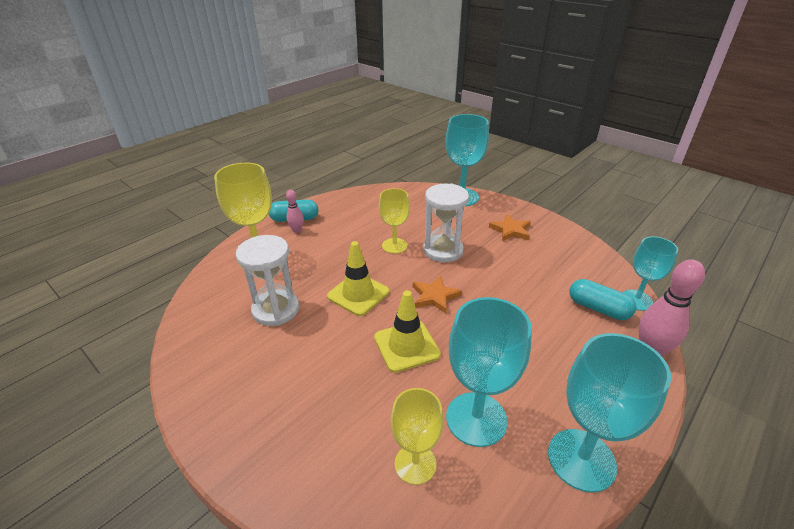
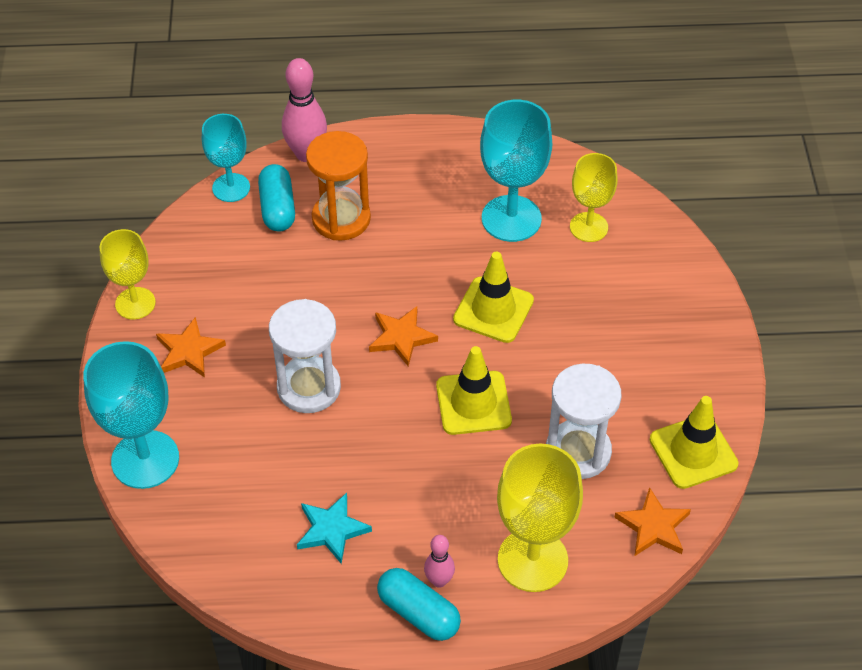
camera: 135 degrees left, 15 degrees up
yellow goblet [379,188,410,254] -> yellow goblet moved to [100,229,156,319]
turquoise goblet [548,333,671,493] -> none
none -> turquoise star [297,493,372,564]
none -> orange hourglass [306,131,371,241]
none -> orange star [614,487,691,556]
none -> yellow traffic cone [650,396,739,489]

#####

- [About this task] Without the pictures, restate all of the entries above verbatim.

- [Answer for this exercise]
camera: 135 degrees left, 15 degrees up
yellow goblet [379,188,410,254] -> yellow goblet moved to [100,229,156,319]
turquoise goblet [548,333,671,493] -> none
none -> turquoise star [297,493,372,564]
none -> orange hourglass [306,131,371,241]
none -> orange star [614,487,691,556]
none -> yellow traffic cone [650,396,739,489]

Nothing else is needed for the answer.